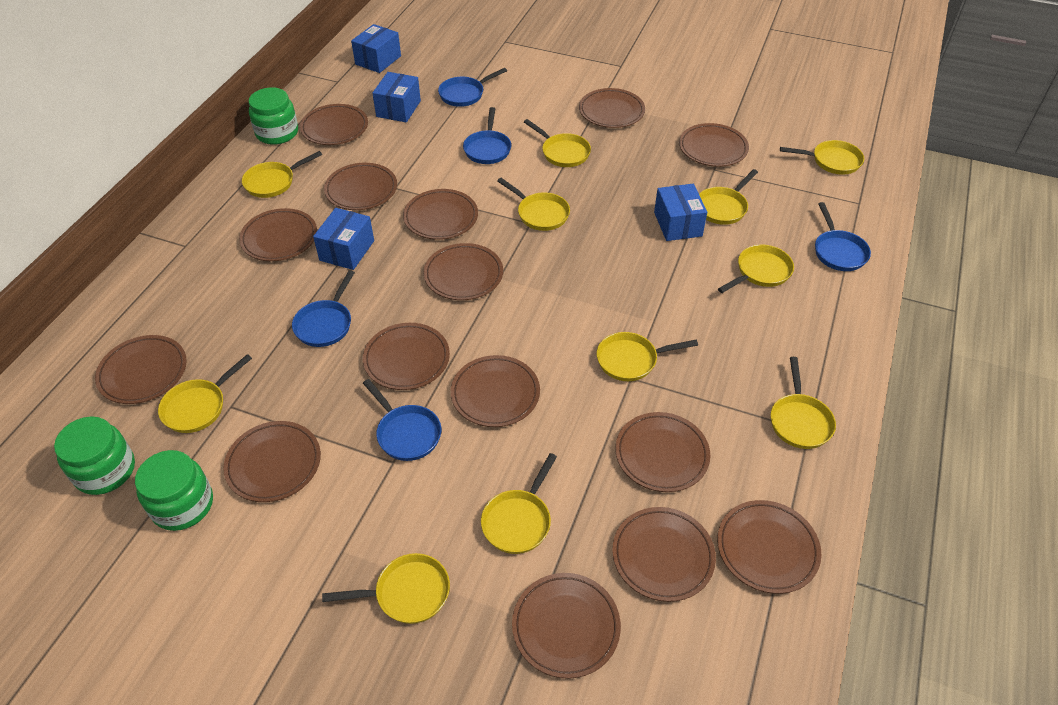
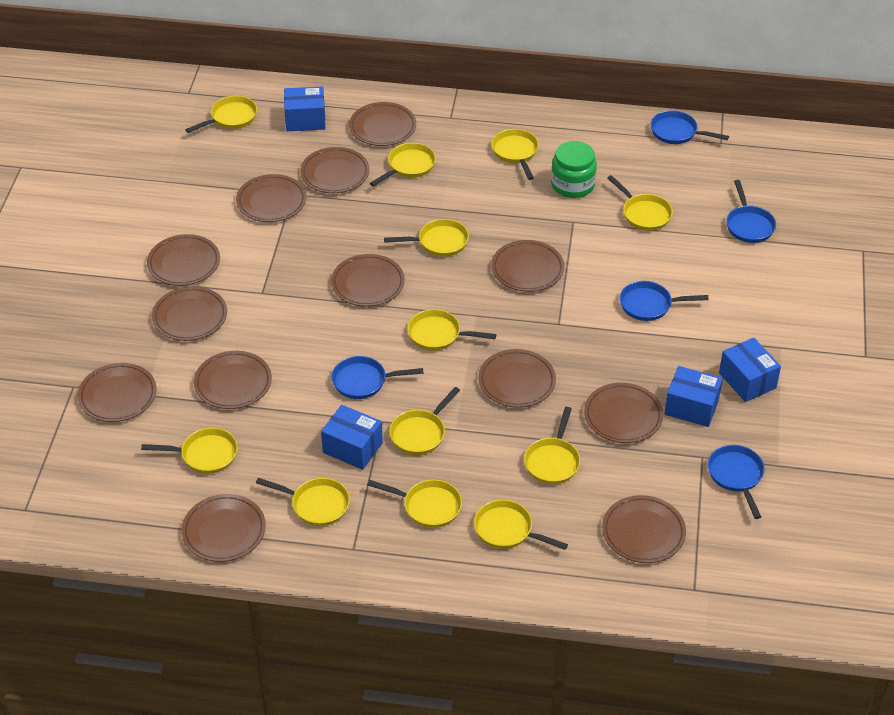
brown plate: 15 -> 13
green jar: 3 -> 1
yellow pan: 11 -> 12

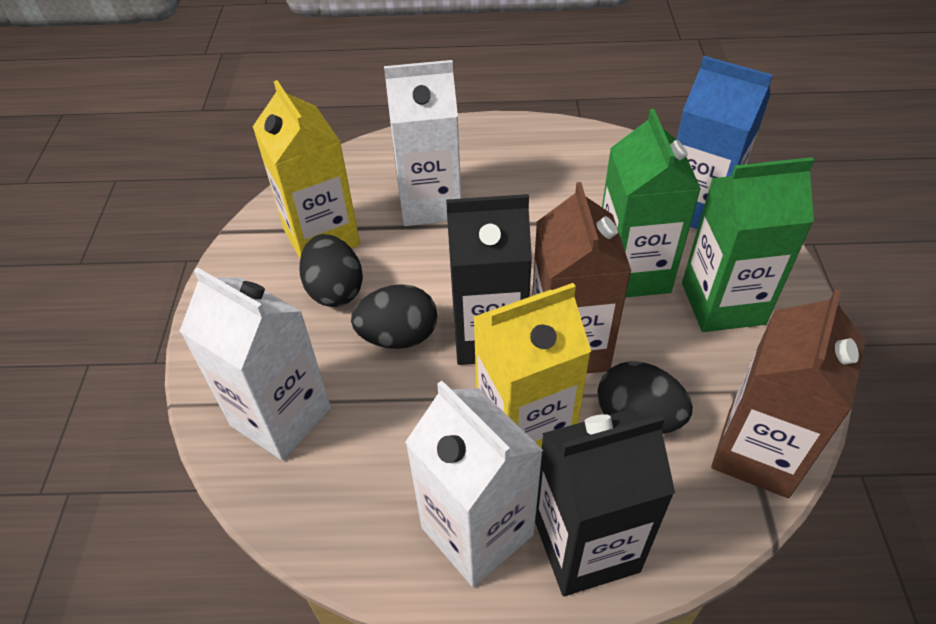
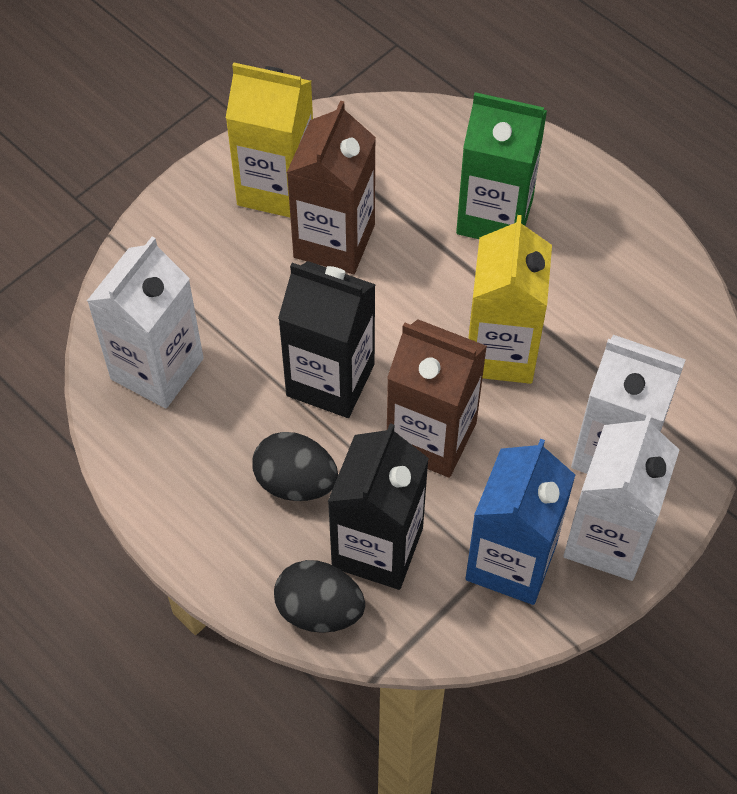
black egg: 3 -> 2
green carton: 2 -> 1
--
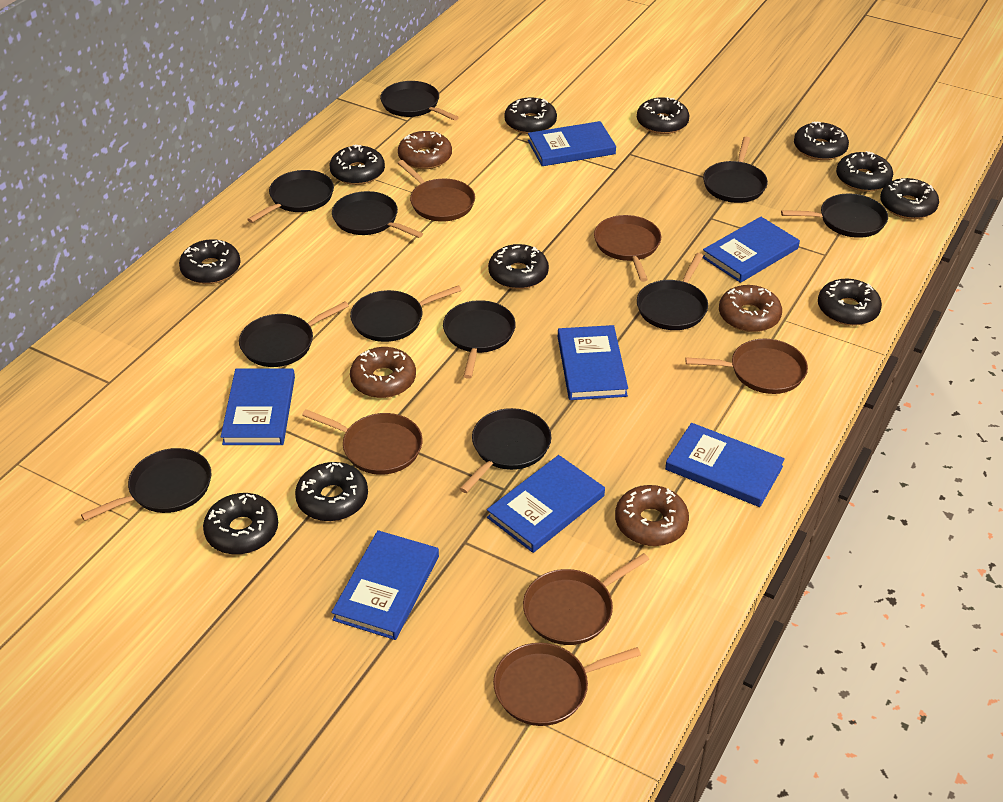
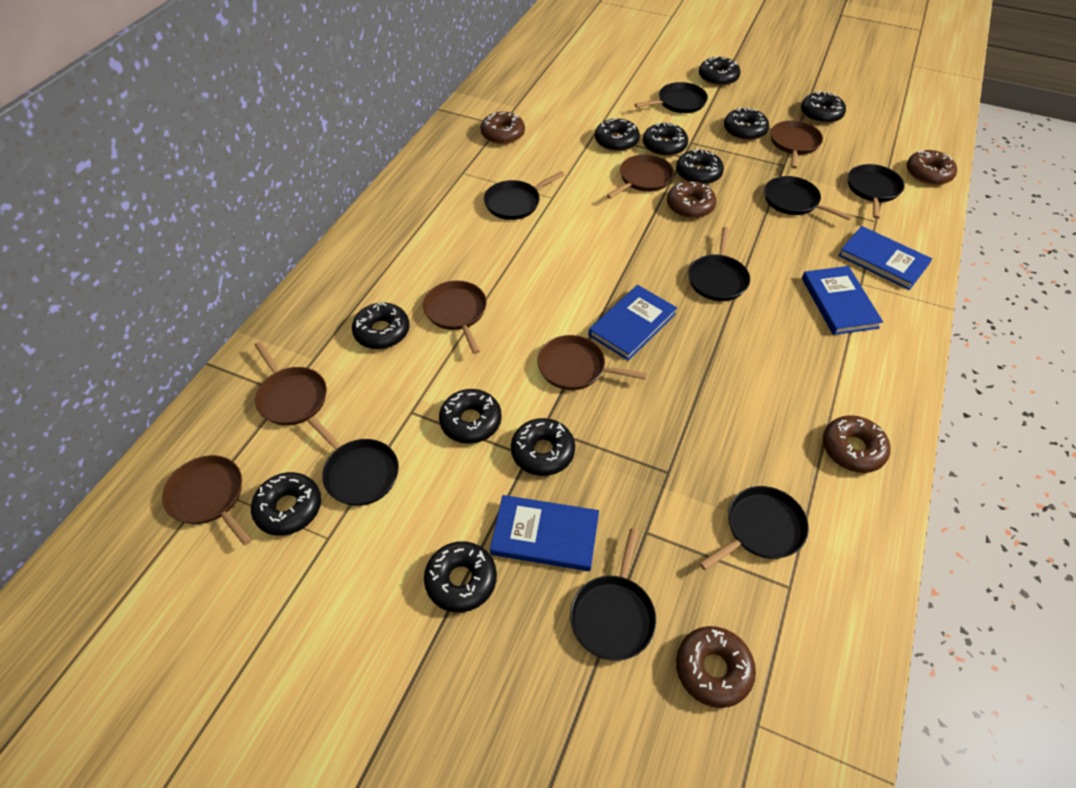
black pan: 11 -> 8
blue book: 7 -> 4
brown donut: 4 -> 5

** Work instructions **
Above are the records. Copy word for word only their lines from the one holding "green jar: 3 -> 1" through the one holding "green carton: 2 -> 1", both included, and skip the images.

** Result below **
green jar: 3 -> 1
yellow pan: 11 -> 12

black egg: 3 -> 2
green carton: 2 -> 1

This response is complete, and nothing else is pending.